**WHAT TO DO**
Data follows below. Repeat exactly the lines between the line holding "camera: 40 degrees right, 15 degrees up" and the line holding "camera: 30 degrees right, 0 degrees up", inclusive, and nothing more; drop pictures.

**DATA TO EXAMINE**
________

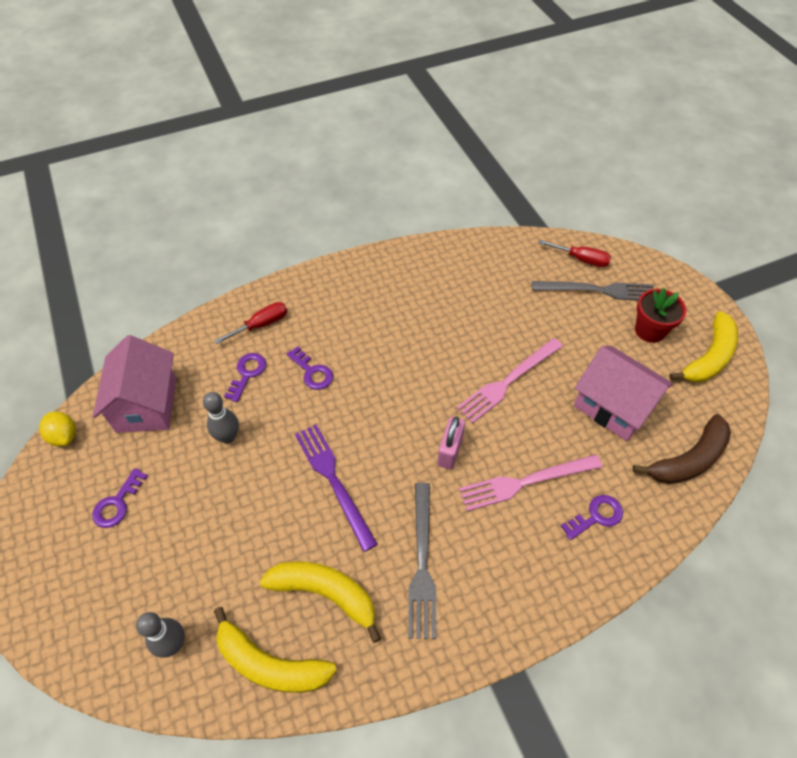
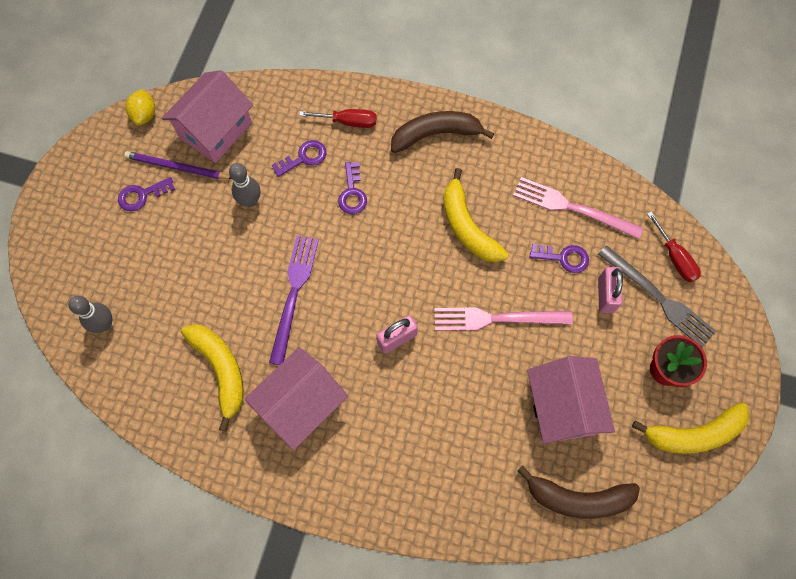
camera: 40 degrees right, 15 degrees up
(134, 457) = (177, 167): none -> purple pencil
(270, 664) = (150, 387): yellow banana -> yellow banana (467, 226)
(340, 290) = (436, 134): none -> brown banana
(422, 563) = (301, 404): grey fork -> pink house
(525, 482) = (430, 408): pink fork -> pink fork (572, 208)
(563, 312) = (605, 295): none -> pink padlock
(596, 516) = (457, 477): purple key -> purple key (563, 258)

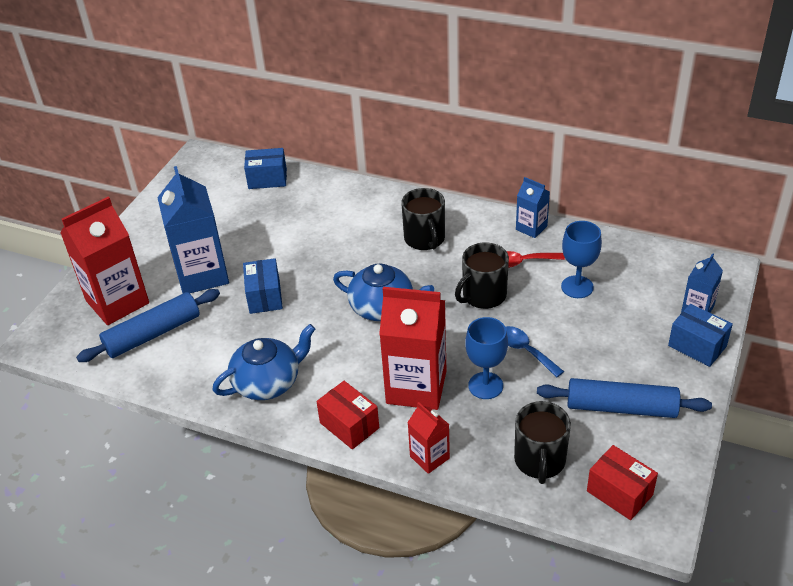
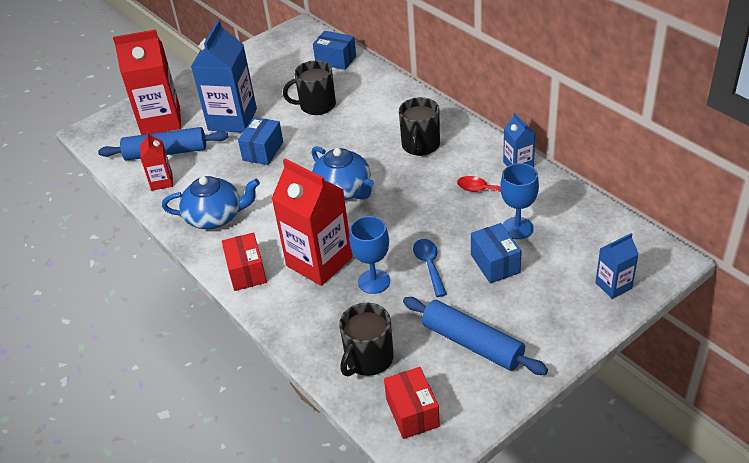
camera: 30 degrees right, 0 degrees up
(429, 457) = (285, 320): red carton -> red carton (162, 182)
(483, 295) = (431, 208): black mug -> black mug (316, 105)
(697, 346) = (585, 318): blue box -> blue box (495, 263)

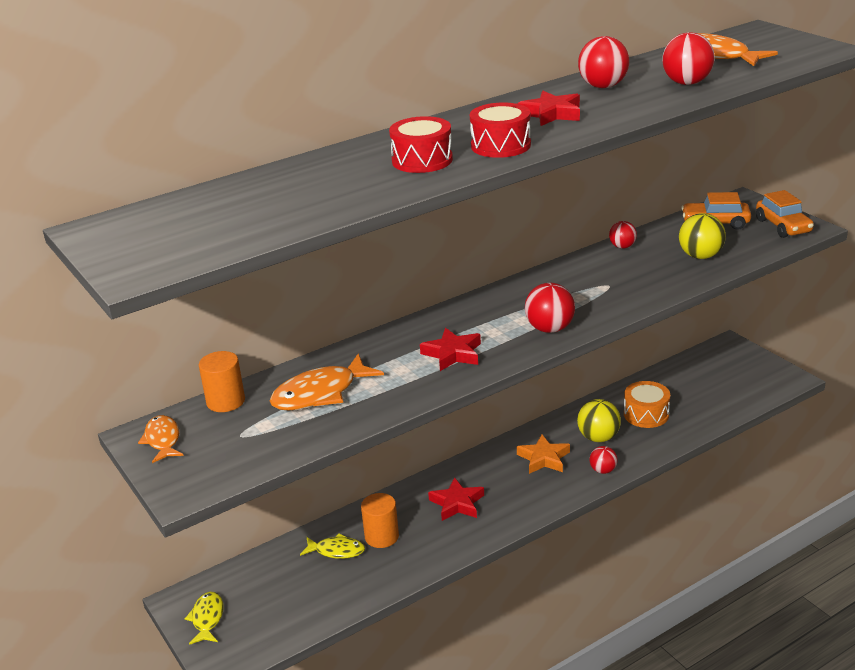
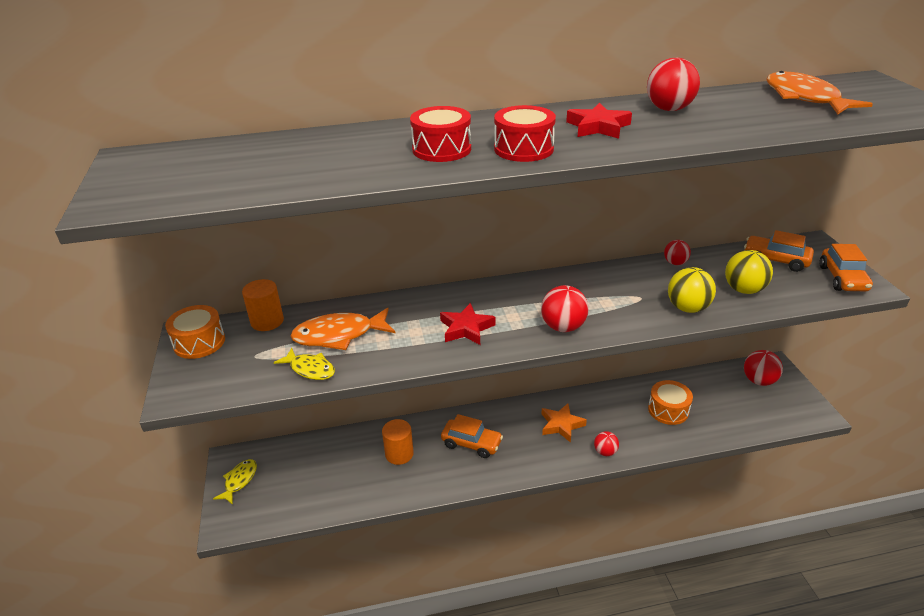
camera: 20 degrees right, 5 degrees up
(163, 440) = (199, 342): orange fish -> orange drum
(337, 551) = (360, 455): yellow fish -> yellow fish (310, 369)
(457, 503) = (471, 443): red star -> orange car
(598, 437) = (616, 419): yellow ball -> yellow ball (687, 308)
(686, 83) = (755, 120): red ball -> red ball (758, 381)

________

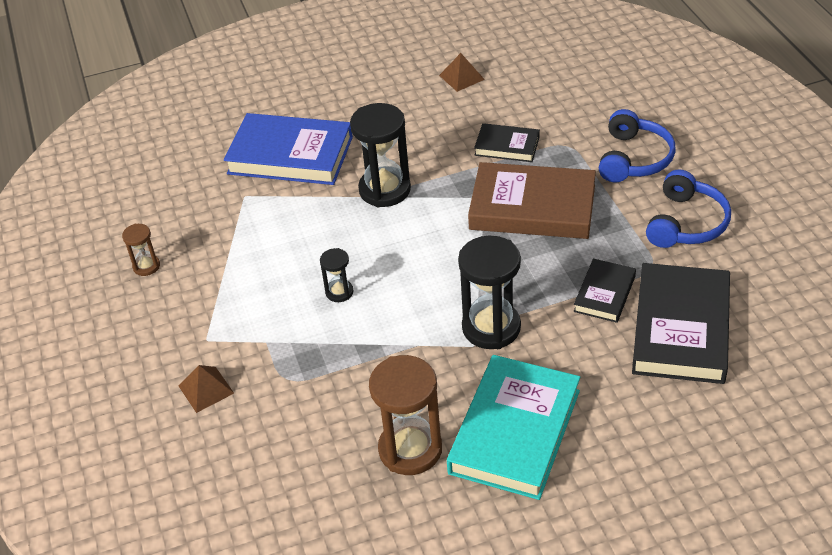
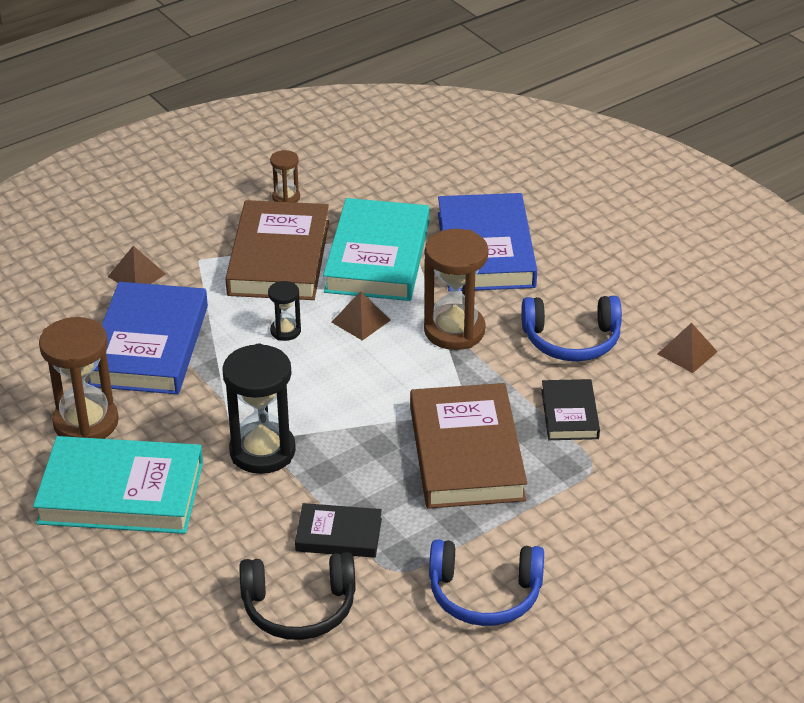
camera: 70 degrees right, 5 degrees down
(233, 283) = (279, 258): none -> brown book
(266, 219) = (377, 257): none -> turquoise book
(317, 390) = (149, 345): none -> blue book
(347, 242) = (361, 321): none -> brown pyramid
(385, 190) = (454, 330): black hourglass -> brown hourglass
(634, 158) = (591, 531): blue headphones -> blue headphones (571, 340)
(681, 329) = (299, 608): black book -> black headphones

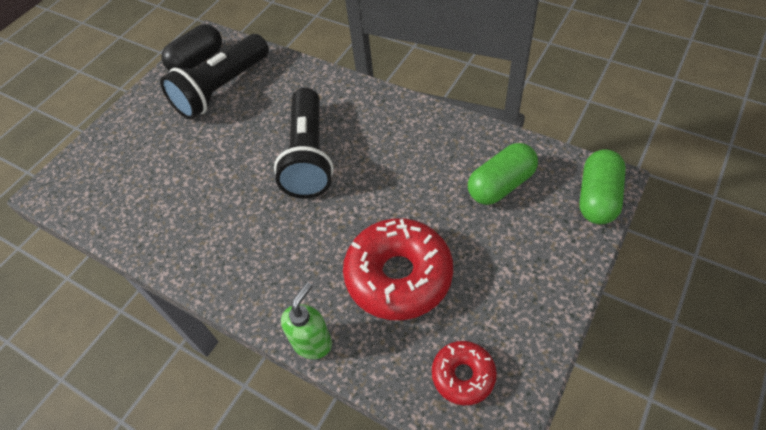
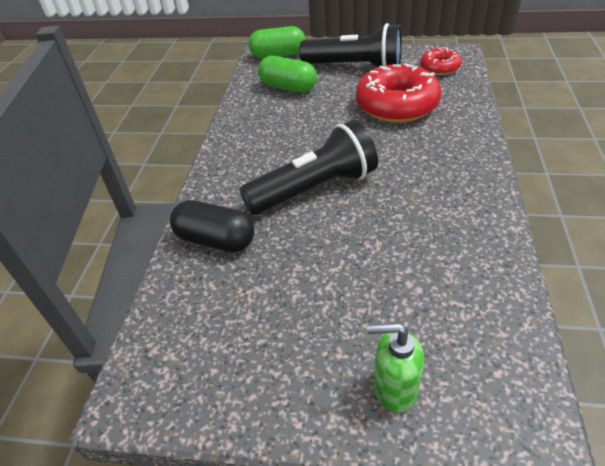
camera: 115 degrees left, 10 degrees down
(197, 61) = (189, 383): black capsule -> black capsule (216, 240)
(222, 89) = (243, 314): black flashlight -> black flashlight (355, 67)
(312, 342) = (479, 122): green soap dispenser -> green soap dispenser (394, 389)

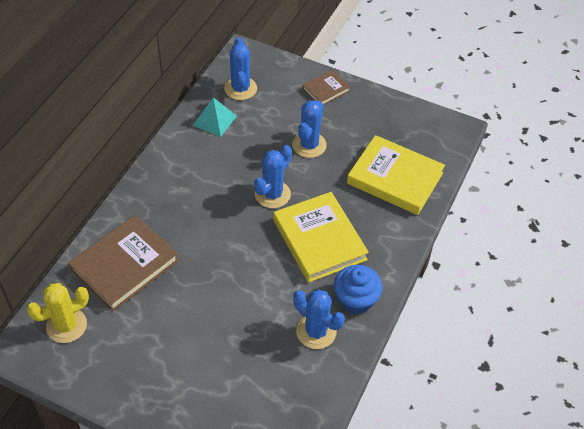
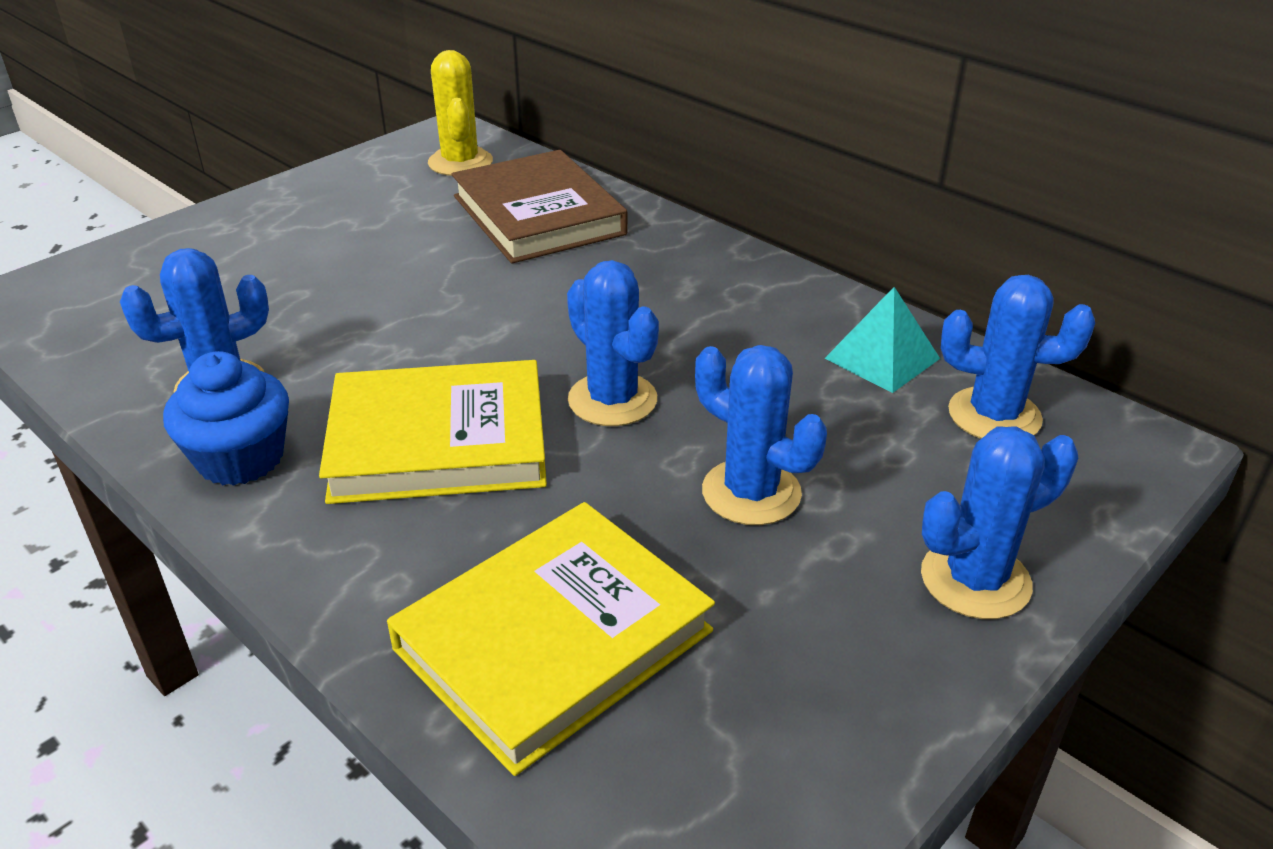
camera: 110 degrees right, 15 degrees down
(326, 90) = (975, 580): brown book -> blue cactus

________

**WRITTEN ANSWER**
camera: 40 degrees right, 15 degrees up
(134, 457) = (177, 167): none -> purple pencil
(270, 664) = (150, 387): yellow banana -> yellow banana (467, 226)
(340, 290) = (436, 134): none -> brown banana
(422, 563) = (301, 404): grey fork -> pink house
(525, 482) = (430, 408): pink fork -> pink fork (572, 208)
(563, 312) = (605, 295): none -> pink padlock
(596, 516) = (457, 477): purple key -> purple key (563, 258)

camera: 30 degrees right, 0 degrees up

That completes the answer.